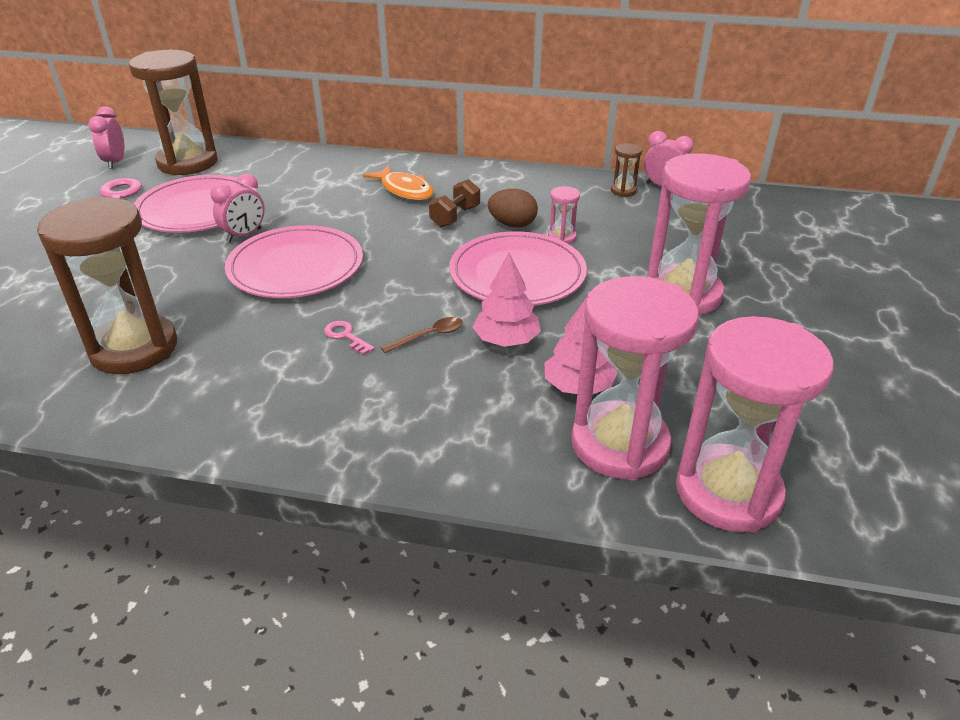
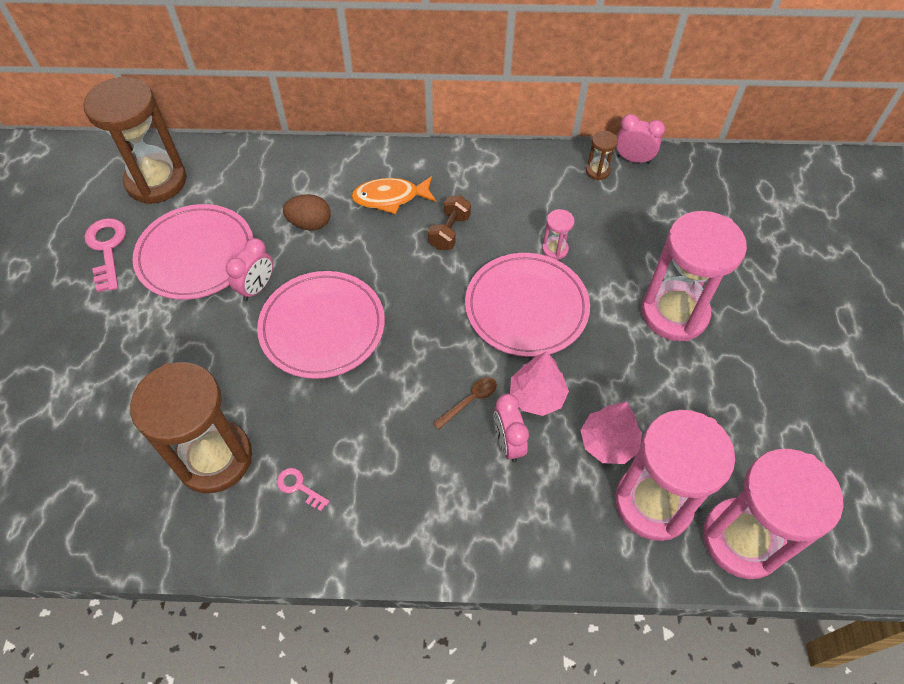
camera: 10 degrees left, 20 degrees up
(115, 162) = (80, 190): pink clock -> pink clock (508, 443)
(346, 336) = (397, 412): pink key -> pink key (299, 487)
(404, 190) = (390, 198): orange fish -> orange fish turned 135 degrees clockwise
(512, 224) = (506, 236): brown egg -> brown egg (310, 224)

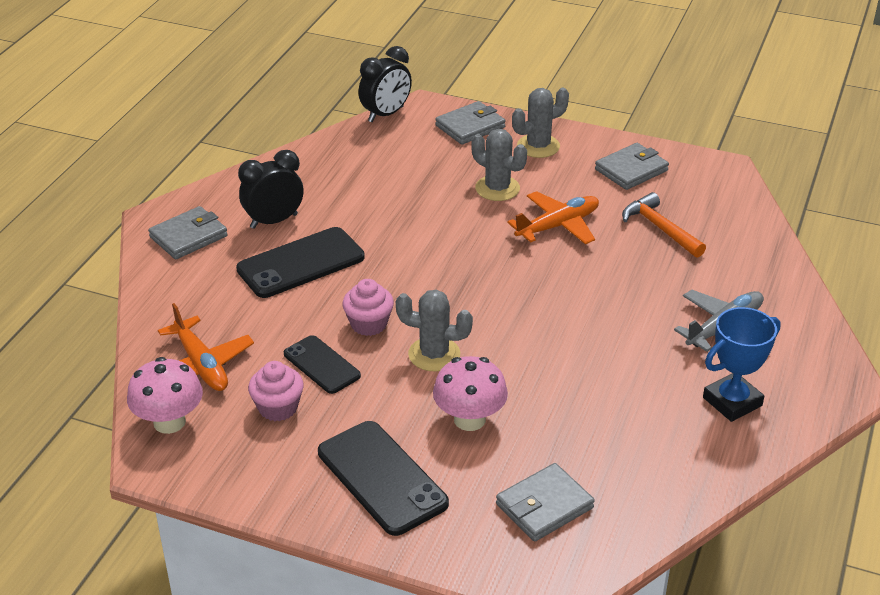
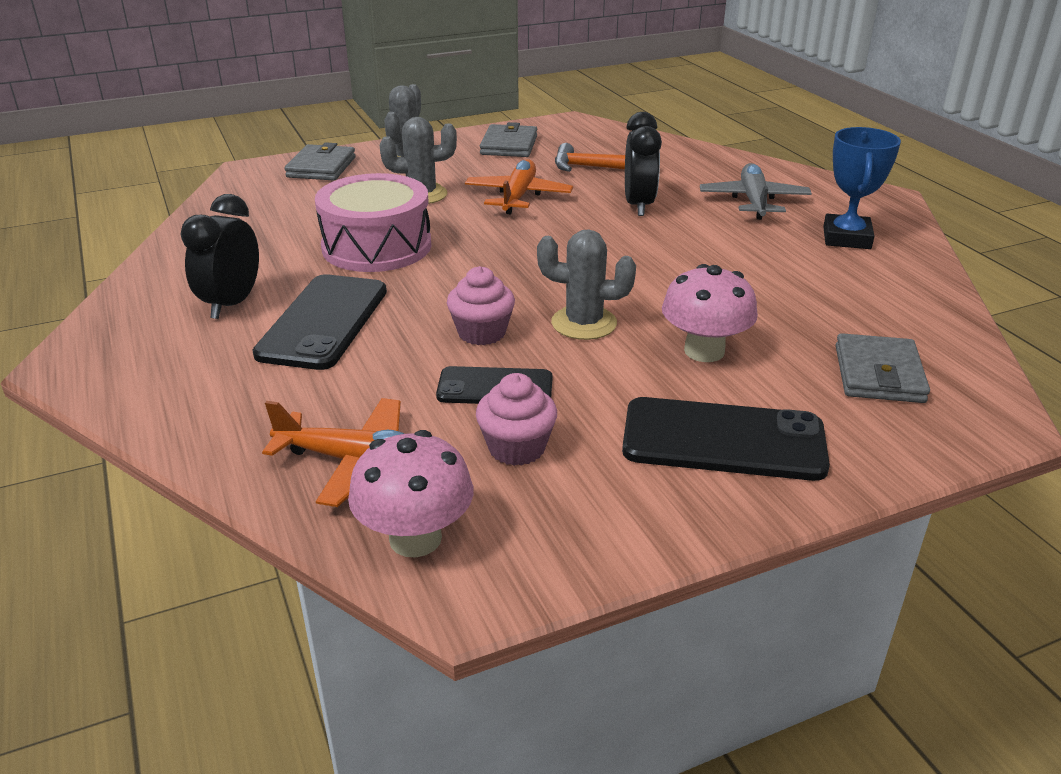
camera: 45 degrees left, 5 degrees down
(188, 236) = (142, 361): grey wallet -> none
(386, 114) = (220, 187): black clock -> black clock (638, 205)
(406, 220) = (377, 246): none -> pink drum
(434, 354) = (584, 323): grey cactus -> grey cactus turned 45 degrees clockwise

To do: In the copy, include no pictures, but repeat the listing exactly.

Problem solution:
camera: 10 degrees left, 20 degrees up
(115, 162) = (80, 190): pink clock -> pink clock (508, 443)
(346, 336) = (397, 412): pink key -> pink key (299, 487)
(404, 190) = (390, 198): orange fish -> orange fish turned 135 degrees clockwise
(512, 224) = (506, 236): brown egg -> brown egg (310, 224)

camera: 45 degrees left, 5 degrees down
(188, 236) = (142, 361): grey wallet -> none
(386, 114) = (220, 187): black clock -> black clock (638, 205)
(406, 220) = (377, 246): none -> pink drum
(434, 354) = (584, 323): grey cactus -> grey cactus turned 45 degrees clockwise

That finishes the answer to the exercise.